Find the line with "C4: 2.2uF (plus" in the records below. Copy it and every line after it, up to and including the line with "R6: 18k (DGND, SIG2) -> none".

> **Excerpted data**:
--- START ---
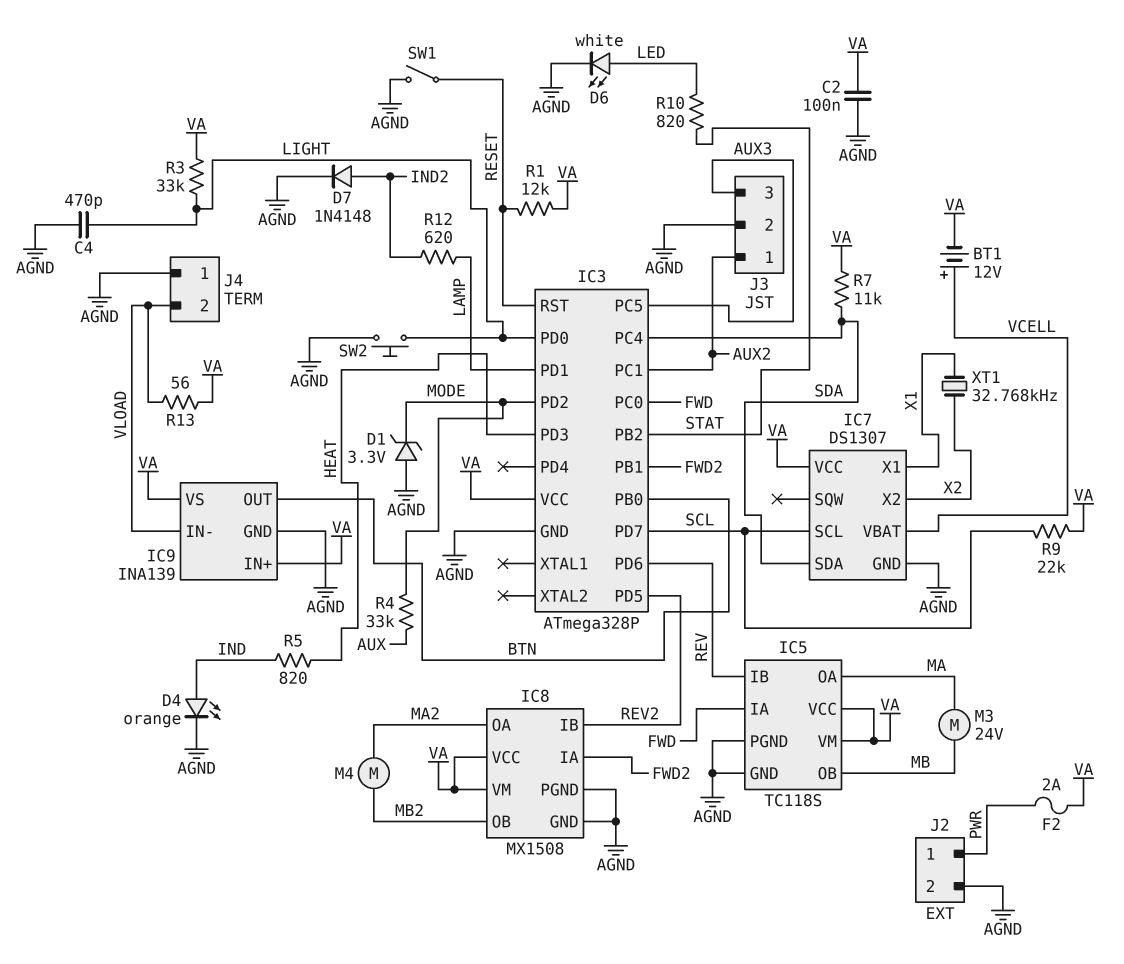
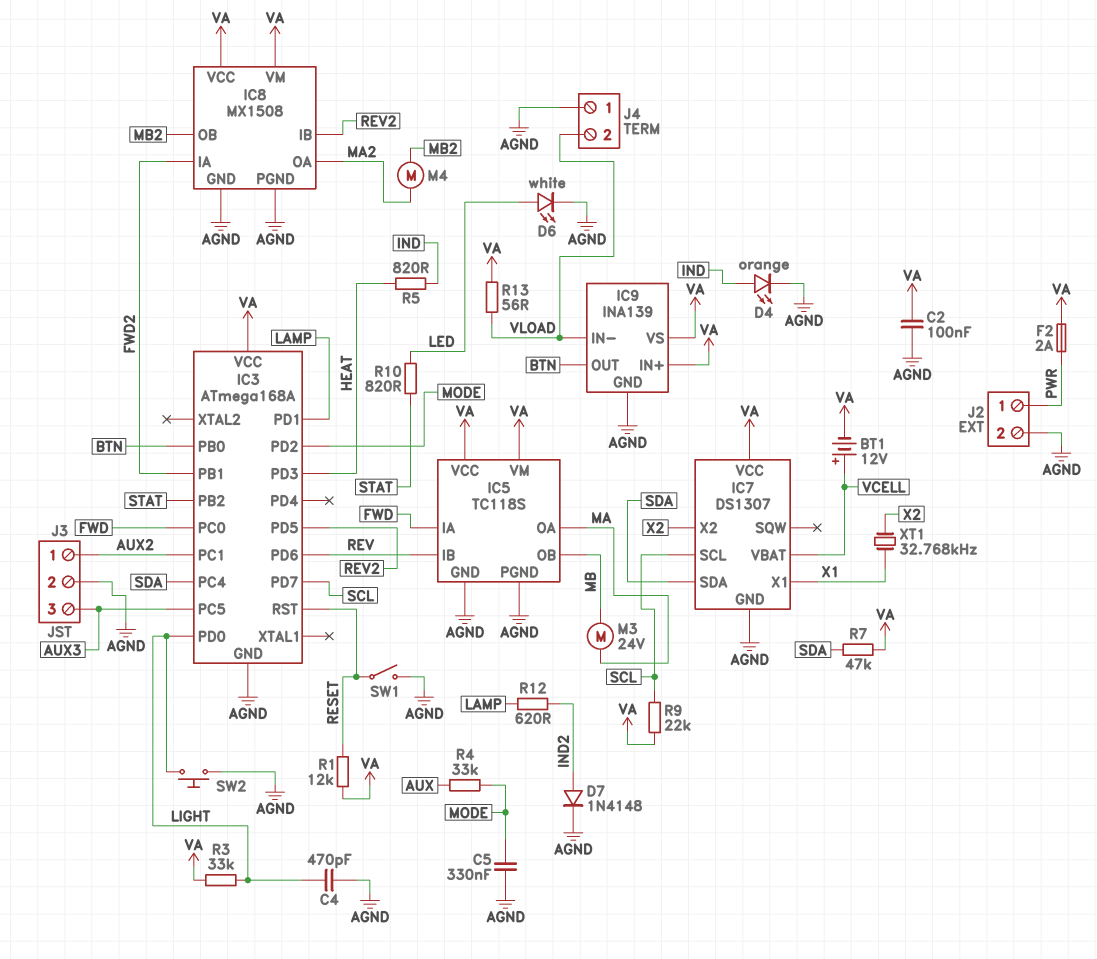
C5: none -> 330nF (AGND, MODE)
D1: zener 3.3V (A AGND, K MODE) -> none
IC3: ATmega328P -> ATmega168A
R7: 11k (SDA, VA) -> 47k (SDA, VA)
--- END ---
--- START ---
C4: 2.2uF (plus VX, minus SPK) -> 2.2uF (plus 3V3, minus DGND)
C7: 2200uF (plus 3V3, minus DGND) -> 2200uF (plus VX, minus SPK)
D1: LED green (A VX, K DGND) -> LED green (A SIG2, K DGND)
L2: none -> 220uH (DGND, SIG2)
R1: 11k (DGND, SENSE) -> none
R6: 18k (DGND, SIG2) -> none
--- END ---
> **Output of the exercise**:
C4: 2.2uF (plus VX, minus SPK) -> 2.2uF (plus 3V3, minus DGND)
C7: 2200uF (plus 3V3, minus DGND) -> 2200uF (plus VX, minus SPK)
D1: LED green (A VX, K DGND) -> LED green (A SIG2, K DGND)
L2: none -> 220uH (DGND, SIG2)
R1: 11k (DGND, SENSE) -> none
R6: 18k (DGND, SIG2) -> none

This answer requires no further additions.